--- Aim of the exercise ---
Each record below should be output verbatim, without pictures.

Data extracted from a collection
■ ■ ■

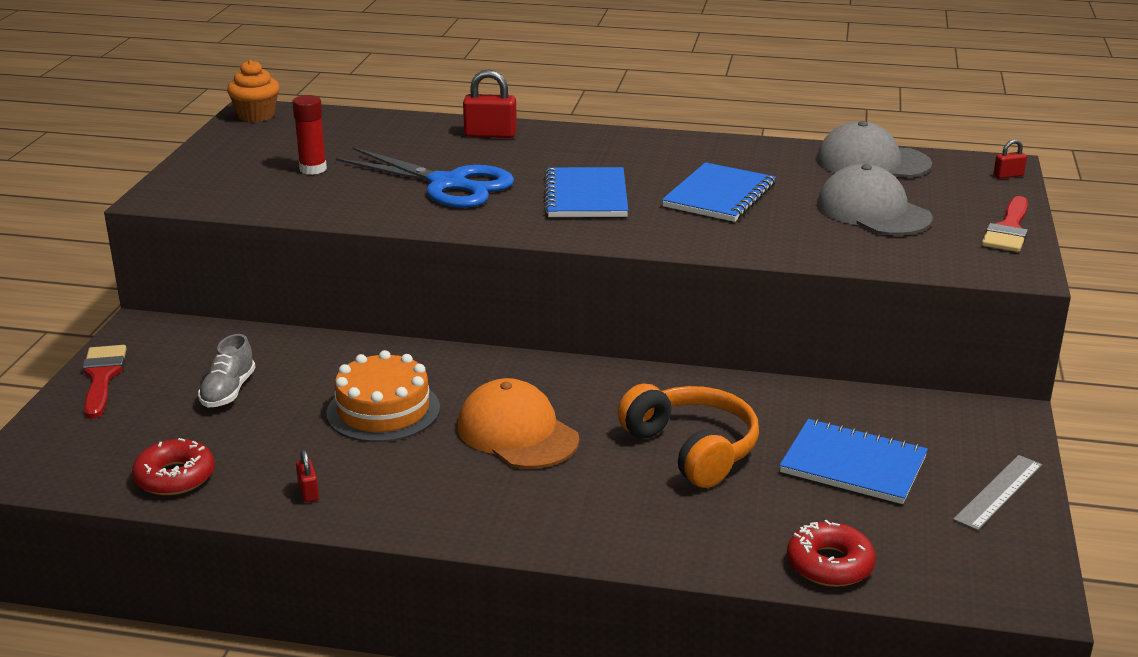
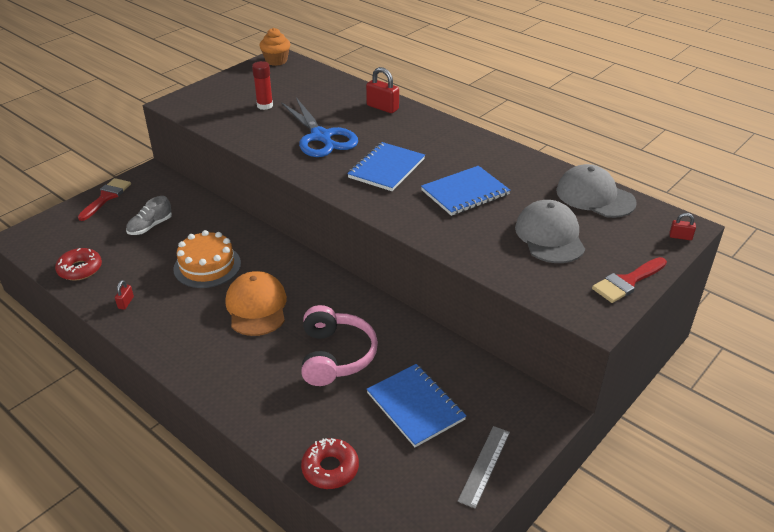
camera: 30 degrees right, 10 degrees up
orange headphones [617,384,759,488] -> pink headphones [301,305,378,386]
grey ruler [953,455,1042,531] -> grey ruler turned 45 degrees counterclockwise [458,426,510,509]

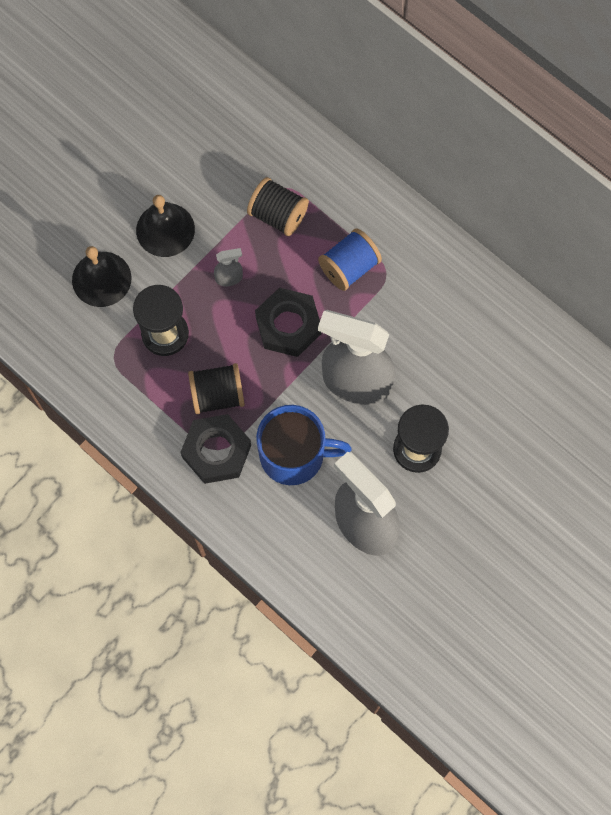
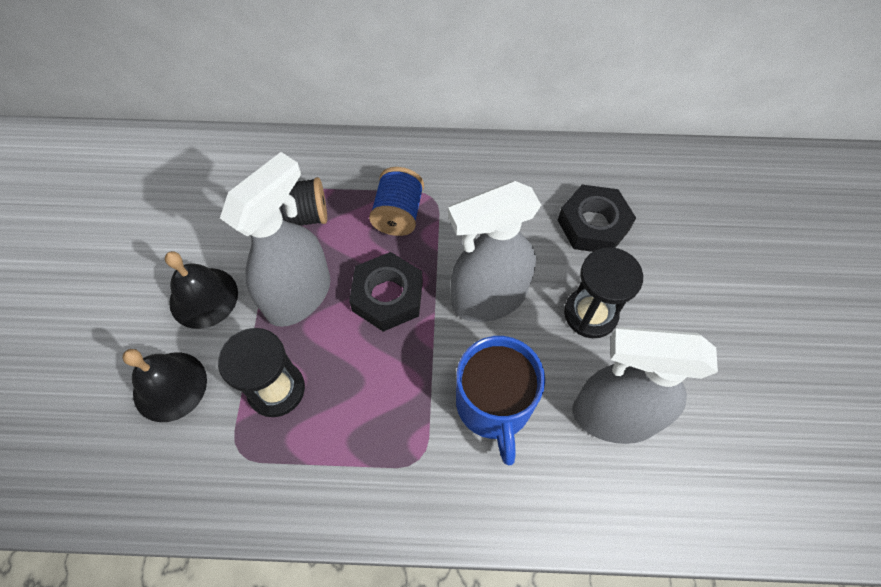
camera: 40 degrees left, 10 degrees down
black nut [180,414,251,484] -> black nut moved to [558,185,636,252]
black spool [188,363,245,414] -> none
grey spray bottle [214,248,243,286] -> grey spray bottle [220,152,330,327], size x2.49
blue mug [256,405,352,485] -> blue mug turned 120 degrees clockwise [456,336,545,465]

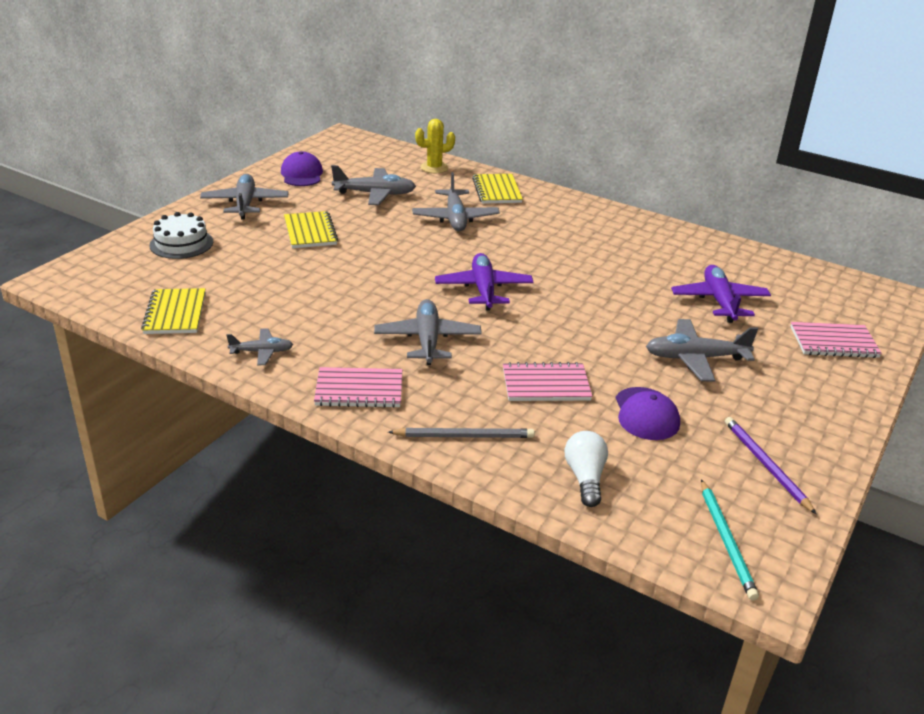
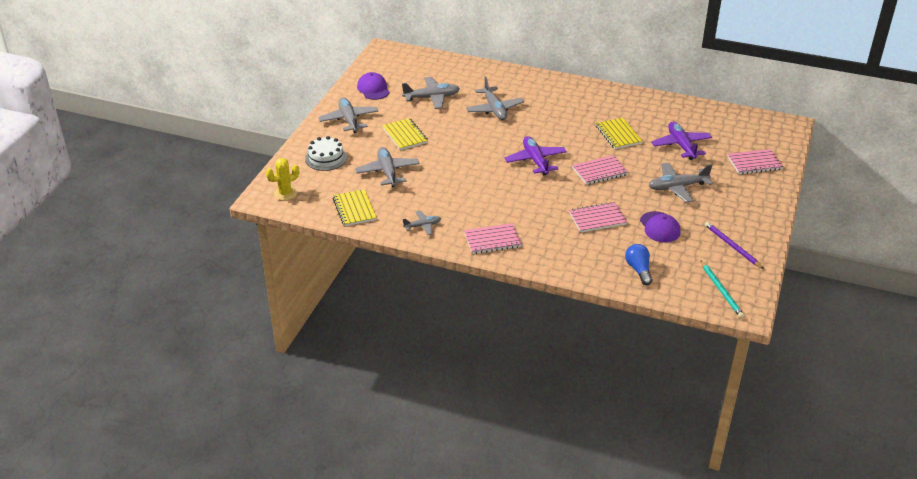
camera: 10 degrees left, 5 degrees up
grey plane [374,299,482,365] -> grey plane moved to [355,147,420,187]
grey pencil [388,428,535,438] -> none
yellow cactus [415,119,455,173] -> yellow cactus moved to [266,158,299,201]
yellow notebook [472,174,523,204] -> yellow notebook moved to [596,118,643,149]
white light bulb [565,431,608,507] -> blue light bulb [625,244,652,285]
none -> pink notebook [572,155,628,185]

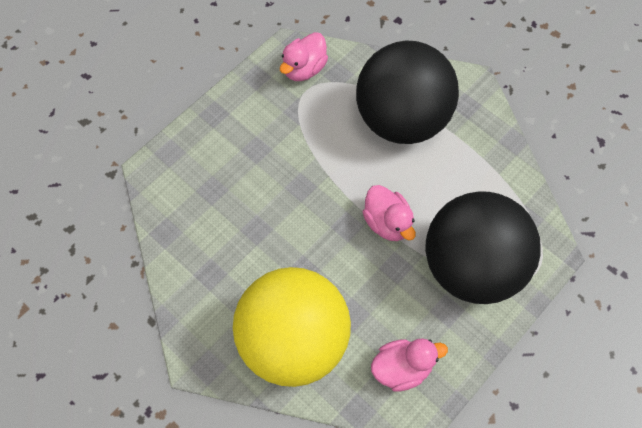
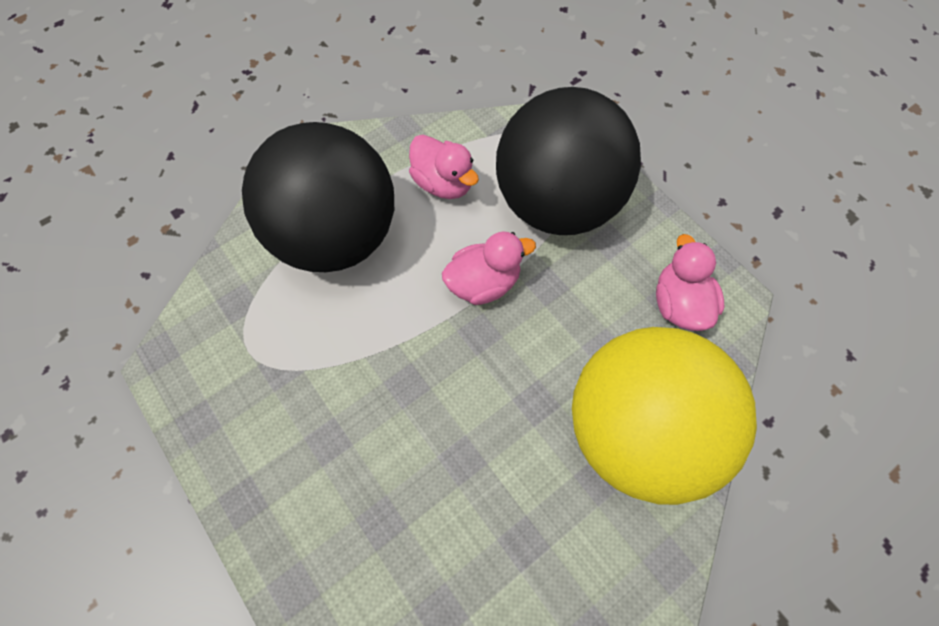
camera: 80 degrees left, 0 degrees up
pink duck [280,32,328,81] -> pink duck moved to [409,135,479,199]

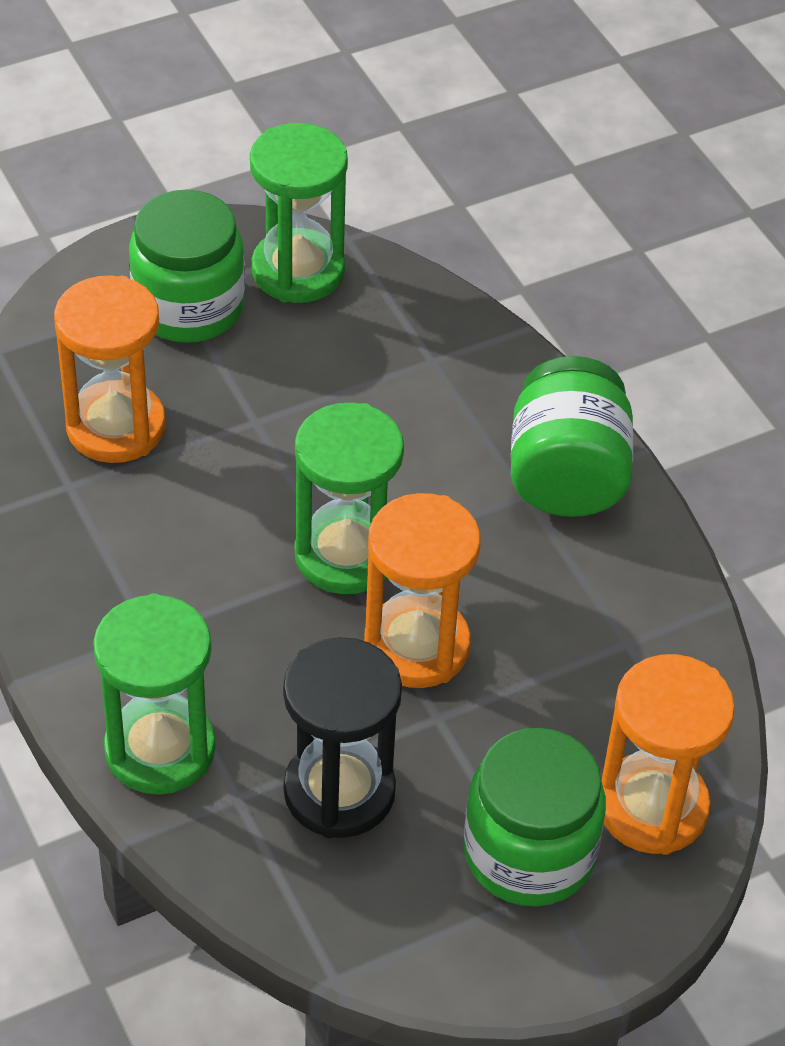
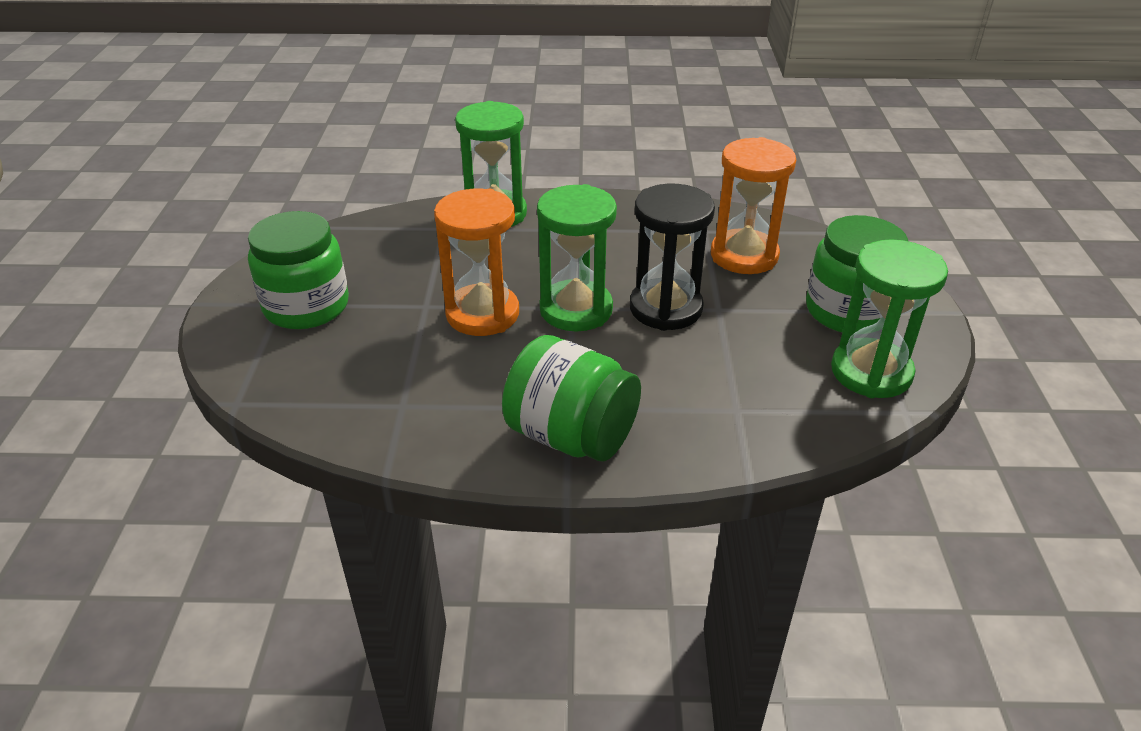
camera: 120 degrees right, 10 degrees down
black hourglass [283,637,402,838] -> black hourglass moved to [630,184,715,331]
orange hourglass [602,654,735,855] -> none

■ ■ ■

--- Answer section ---
camera: 30 degrees right, 10 degrees up
orange headphones [617,384,759,488] -> pink headphones [301,305,378,386]
grey ruler [953,455,1042,531] -> grey ruler turned 45 degrees counterclockwise [458,426,510,509]

camera: 40 degrees left, 10 degrees down
black nut [180,414,251,484] -> black nut moved to [558,185,636,252]
black spool [188,363,245,414] -> none
grey spray bottle [214,248,243,286] -> grey spray bottle [220,152,330,327], size x2.49
blue mug [256,405,352,485] -> blue mug turned 120 degrees clockwise [456,336,545,465]

camera: 10 degrees left, 5 degrees up
grey plane [374,299,482,365] -> grey plane moved to [355,147,420,187]
grey pencil [388,428,535,438] -> none
yellow cactus [415,119,455,173] -> yellow cactus moved to [266,158,299,201]
yellow notebook [472,174,523,204] -> yellow notebook moved to [596,118,643,149]
white light bulb [565,431,608,507] -> blue light bulb [625,244,652,285]
none -> pink notebook [572,155,628,185]

camera: 80 degrees left, 0 degrees up
pink duck [280,32,328,81] -> pink duck moved to [409,135,479,199]

camera: 120 degrees right, 10 degrees down
black hourglass [283,637,402,838] -> black hourglass moved to [630,184,715,331]
orange hourglass [602,654,735,855] -> none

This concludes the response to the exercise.